What to work on
The lines running from the one that contains "J3 pin 3: NET9 -> VDD" to the end of the records below are what to reproduce, exactly and without pictures.

Data records
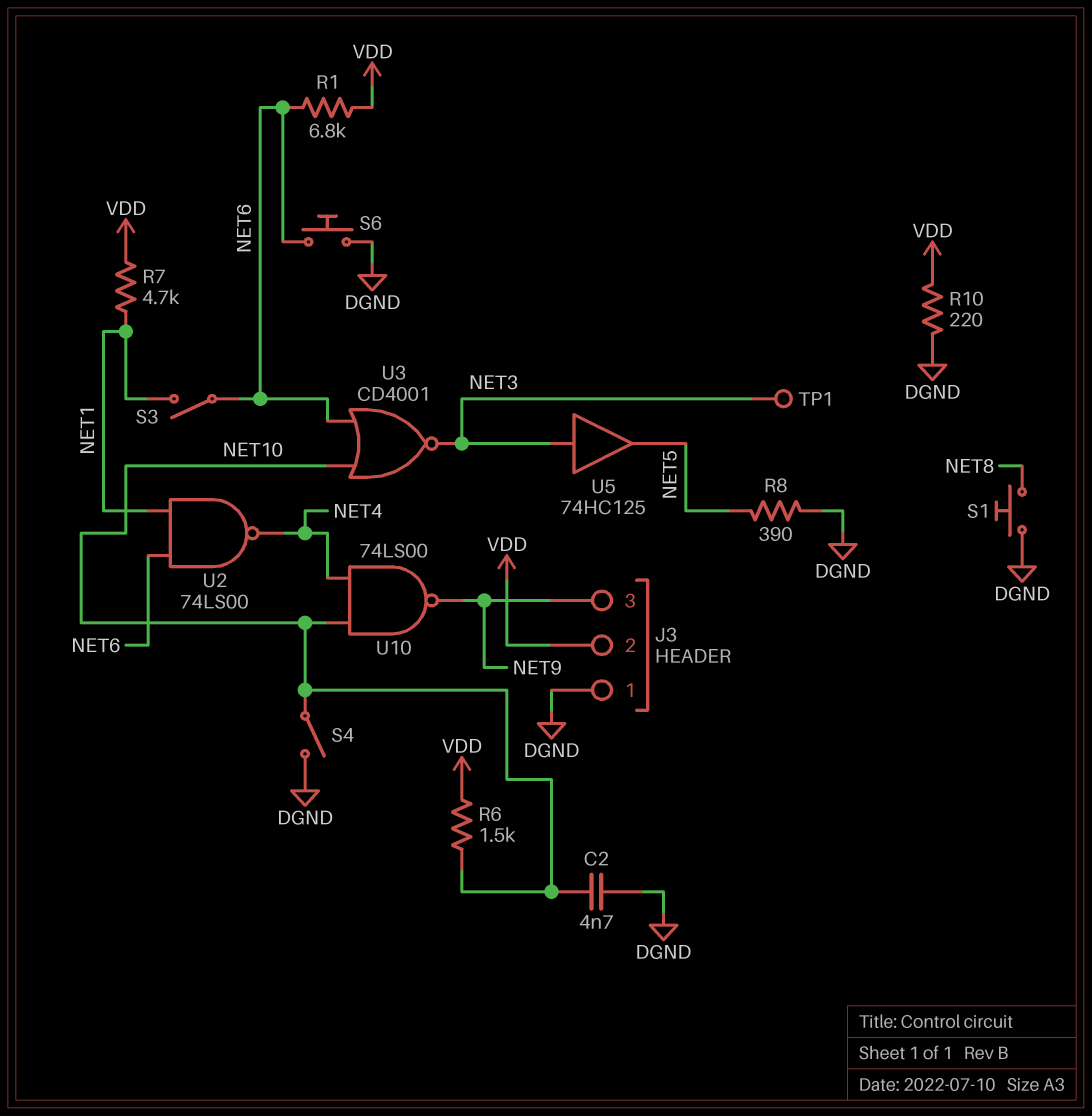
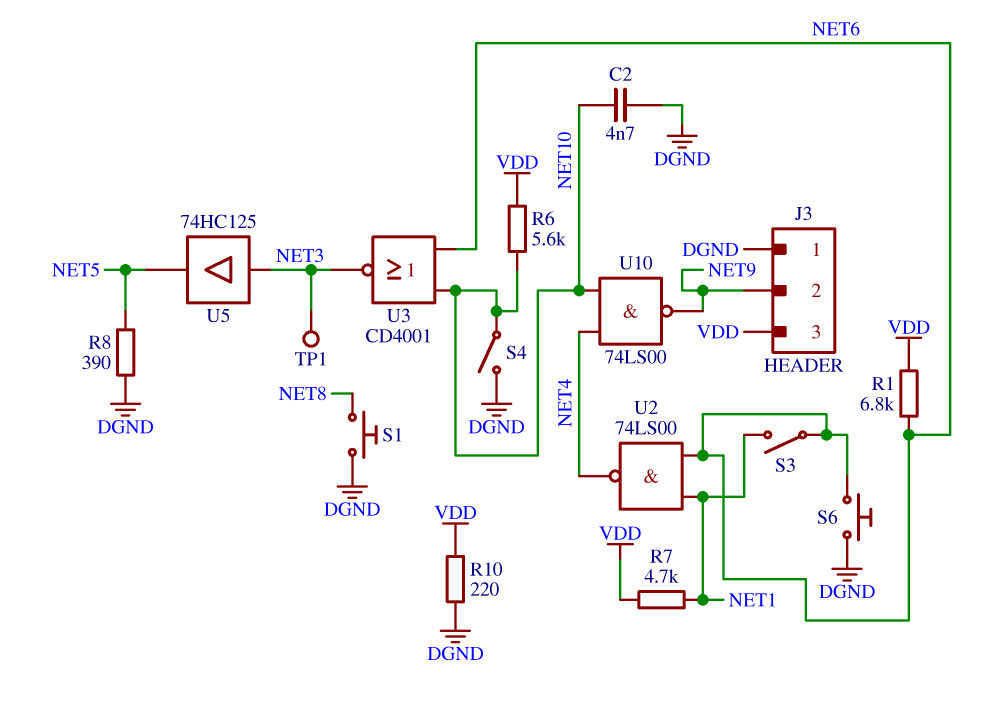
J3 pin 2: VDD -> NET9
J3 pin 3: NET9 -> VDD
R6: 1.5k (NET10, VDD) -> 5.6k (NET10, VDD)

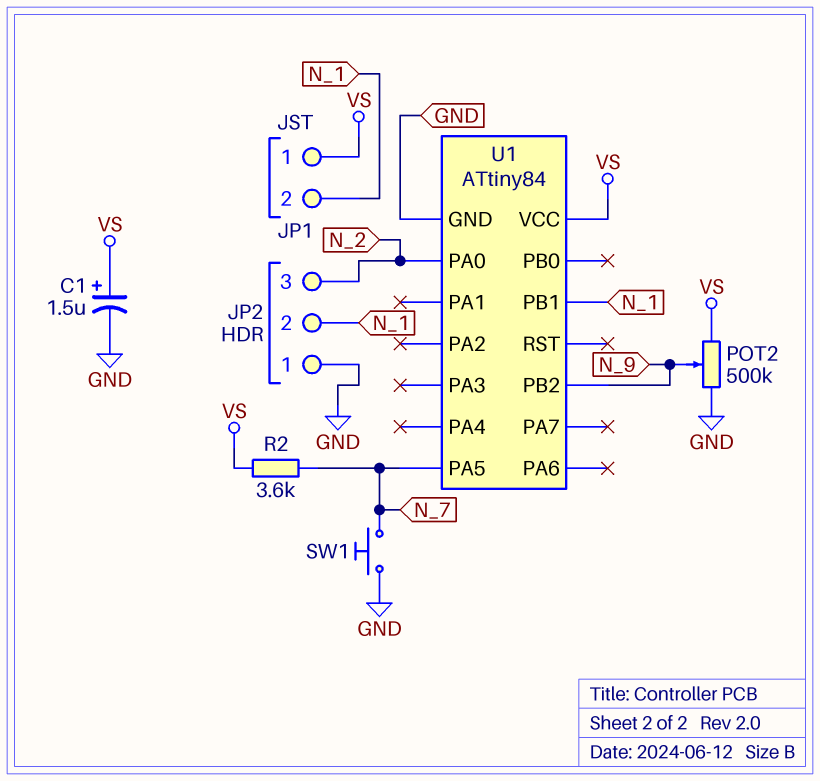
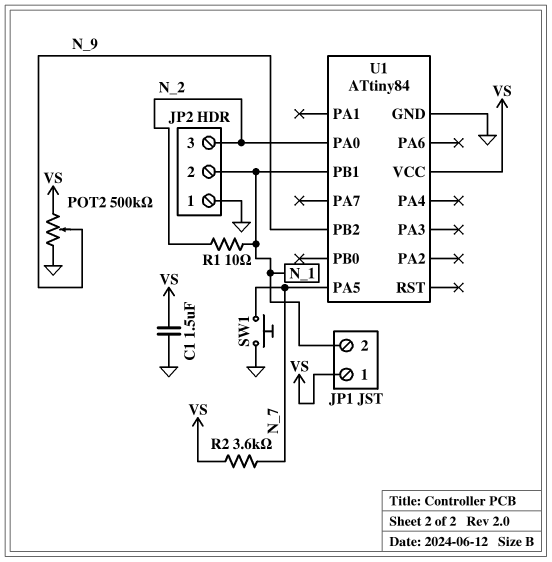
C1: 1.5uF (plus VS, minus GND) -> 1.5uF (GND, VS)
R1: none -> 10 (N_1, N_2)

Answer section
J3 pin 3: NET9 -> VDD
R6: 1.5k (NET10, VDD) -> 5.6k (NET10, VDD)

C1: 1.5uF (plus VS, minus GND) -> 1.5uF (GND, VS)
R1: none -> 10 (N_1, N_2)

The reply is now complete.